◆ WHAT YOU SHOULD DO ◆
Below is a listing. Set down exactly the lines from the one containing "LIGHT3 pin GND: VIN -> GND" through the one containing "RFID3 pin MISO: D35 -> D23", both ends included, and leave out the rest.

◆ RECORDS FOR THE TASK ◆
_____
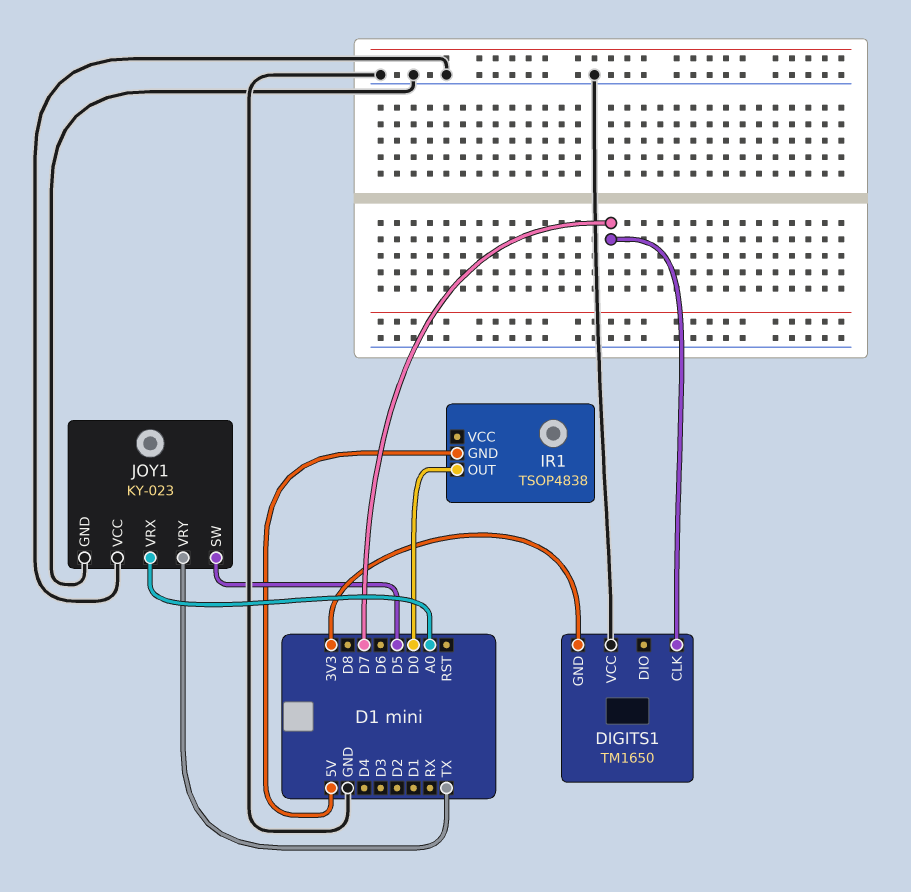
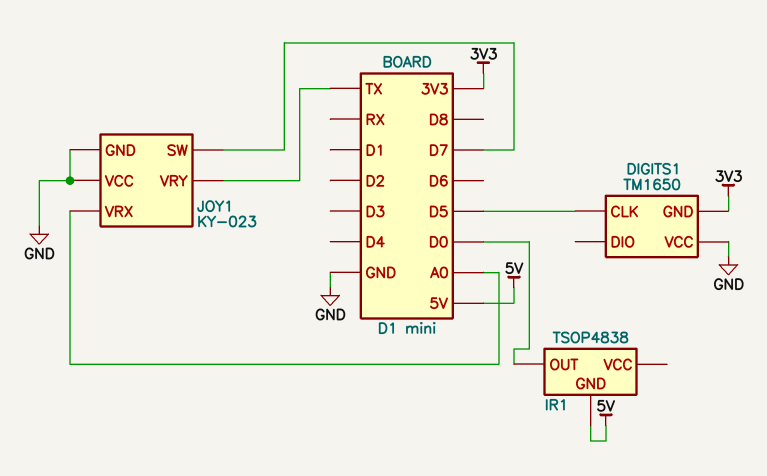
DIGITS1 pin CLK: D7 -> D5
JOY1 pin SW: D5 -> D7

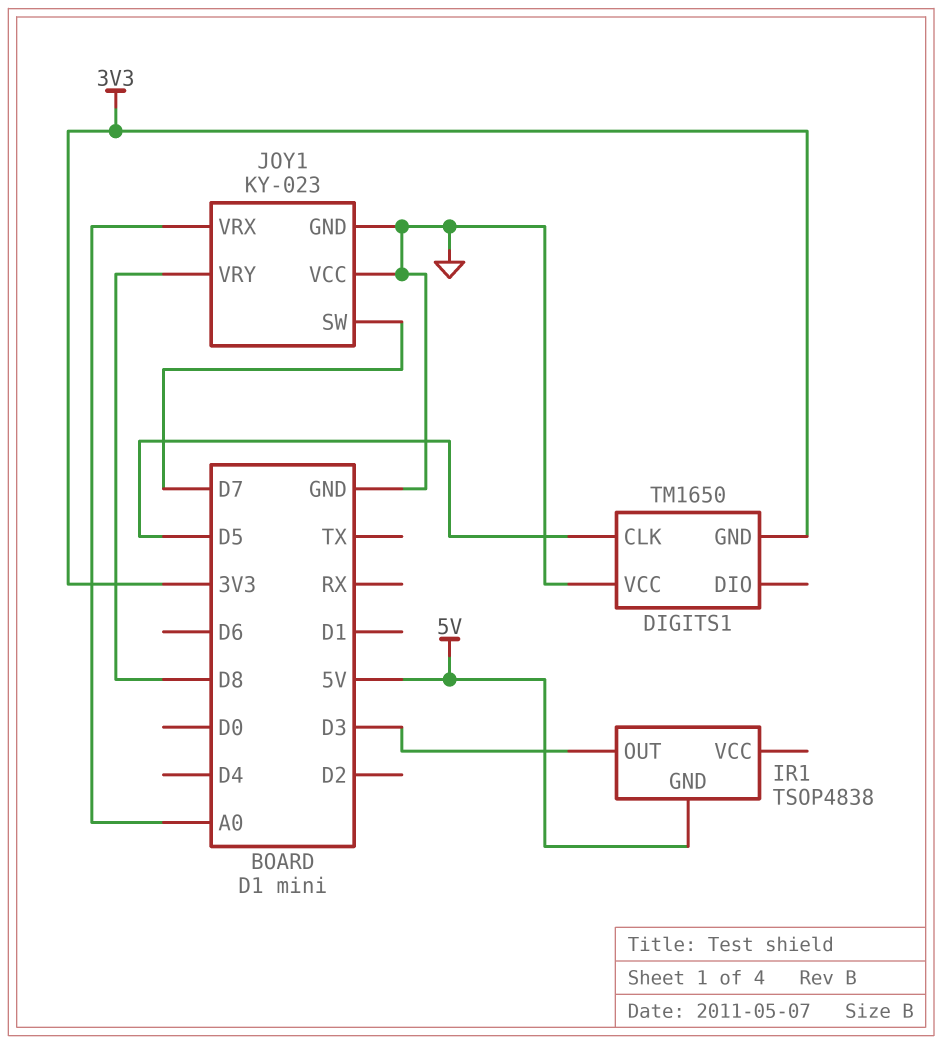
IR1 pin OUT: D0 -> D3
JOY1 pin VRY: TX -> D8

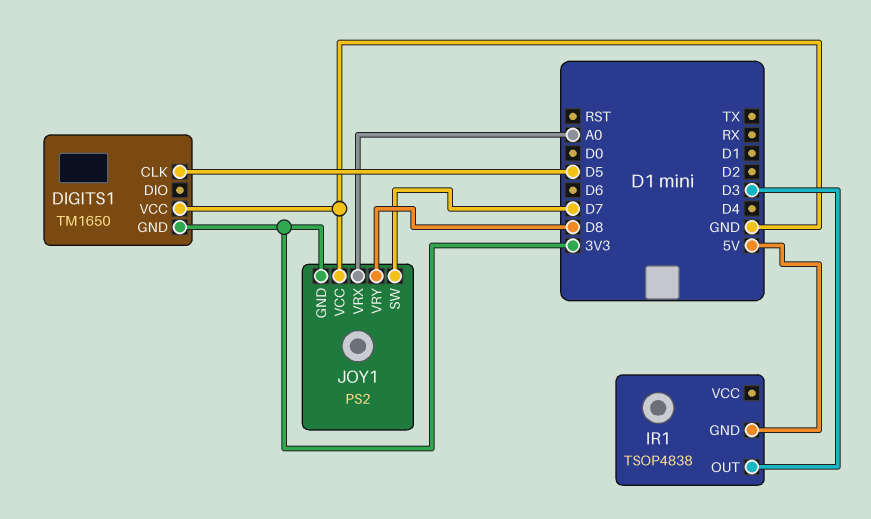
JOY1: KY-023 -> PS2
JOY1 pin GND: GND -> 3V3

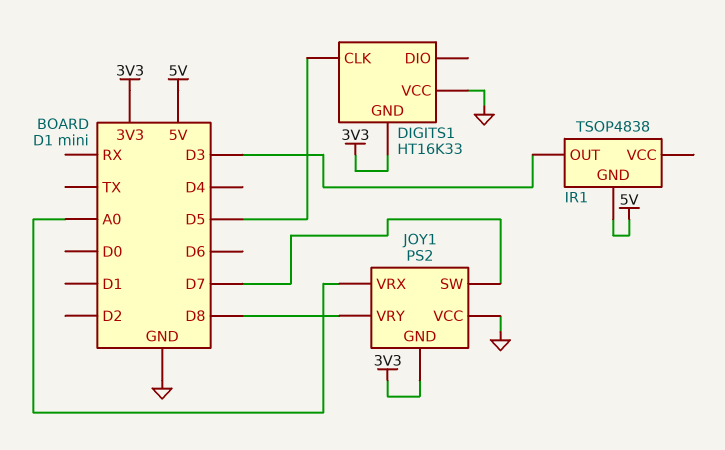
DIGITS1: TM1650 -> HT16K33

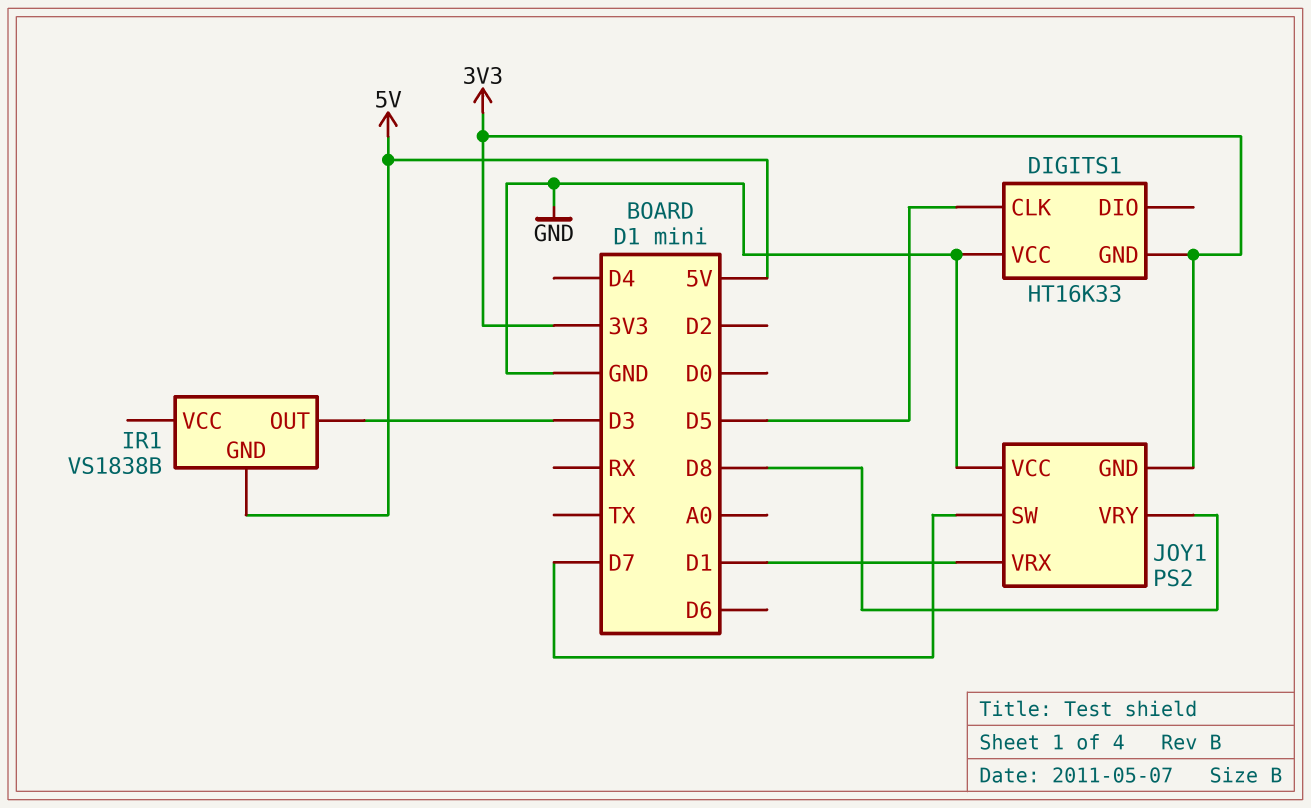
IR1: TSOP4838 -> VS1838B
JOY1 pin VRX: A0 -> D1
_____
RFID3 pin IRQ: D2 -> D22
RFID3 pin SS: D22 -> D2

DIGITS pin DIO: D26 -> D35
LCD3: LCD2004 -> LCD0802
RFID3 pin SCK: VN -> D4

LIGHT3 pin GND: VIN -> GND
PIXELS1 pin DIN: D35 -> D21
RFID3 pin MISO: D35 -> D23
_____
◆ EXERCISE OUTPUT ◆
LIGHT3 pin GND: VIN -> GND
PIXELS1 pin DIN: D35 -> D21
RFID3 pin MISO: D35 -> D23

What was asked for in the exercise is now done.